▶ Exercise data
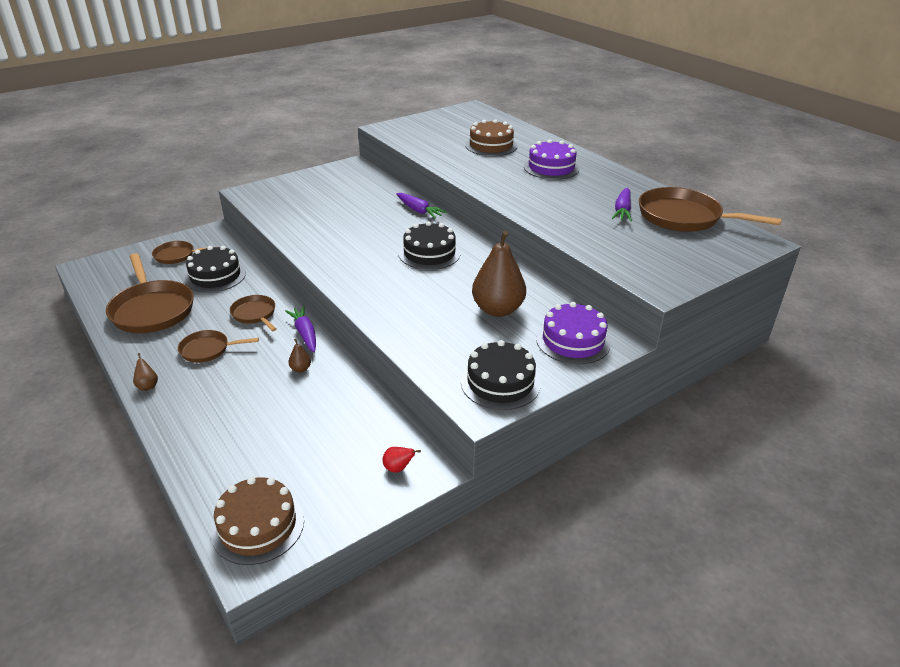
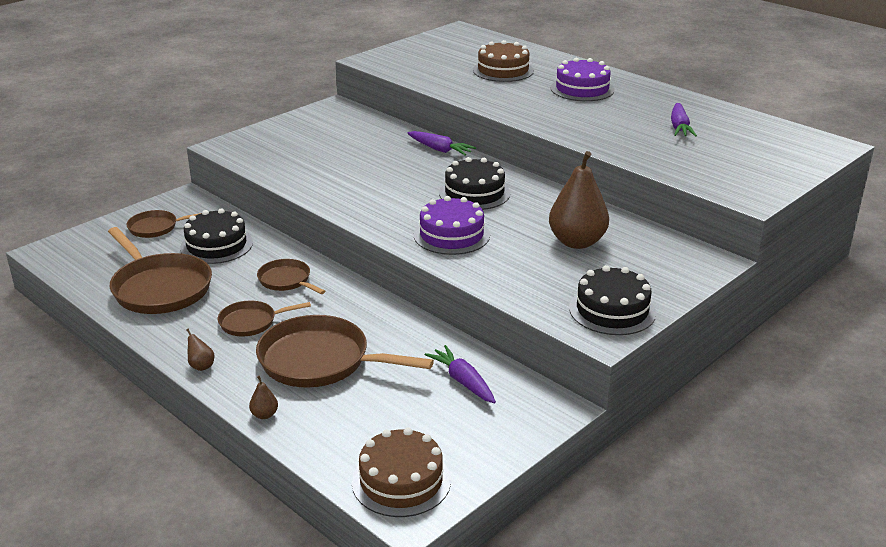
camera: 10 degrees left, 5 degrees down
(300, 369) = (369, 330): brown pear -> brown pear (264, 415)
(305, 334) = (356, 294): purple carrot -> purple carrot (463, 381)
(398, 468) = (524, 411): red pear -> none
(573, 341) = (669, 264): purple cake -> purple cake (451, 235)
(684, 217) = (746, 128): brown pan -> brown pan (320, 361)

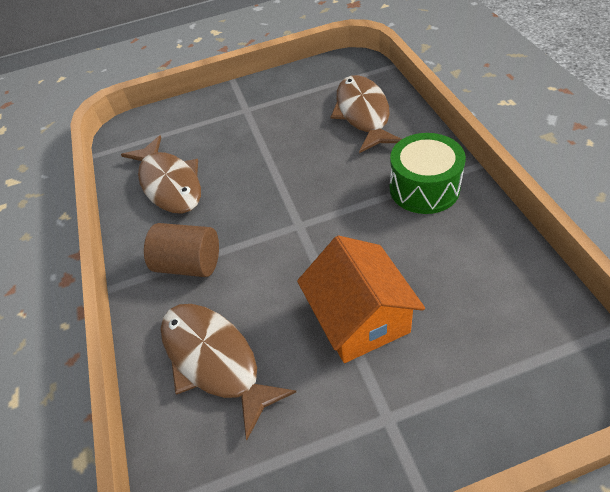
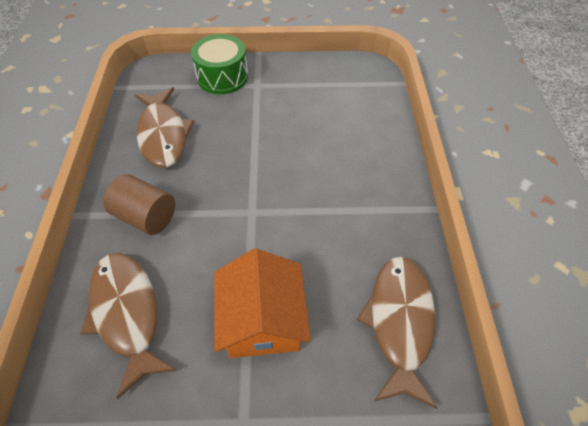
camera: 10 degrees right, 5 degrees up
(363, 114) = (355, 123): brown fish -> brown fish (399, 322)
(424, 188) = (375, 214): green drum -> green drum (222, 77)

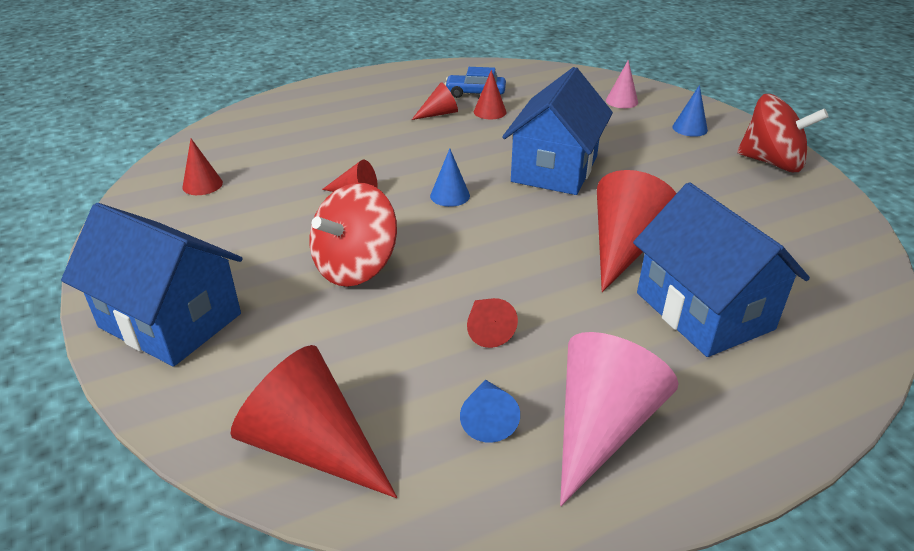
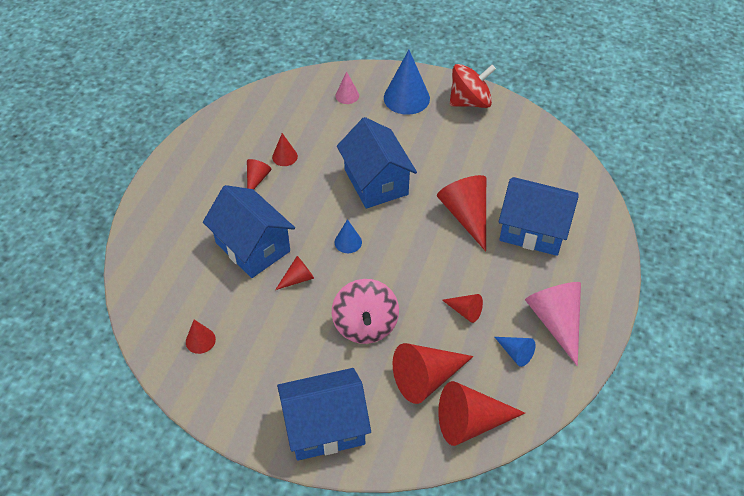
camera: 45 degrees left, 15 degrees up
(337, 359) = (426, 378): none -> red cone
(355, 267) = (365, 325): red spinning top -> pink spinning top
(356, 152) = (253, 247): none -> blue house
(475, 93) = (254, 144): blue car -> none
(689, 128) = (406, 98): blue cone -> blue cone, size x1.93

▶ Your objective
With no other words, report how many lines in the entries hold the string "brown".

▶ Task response
3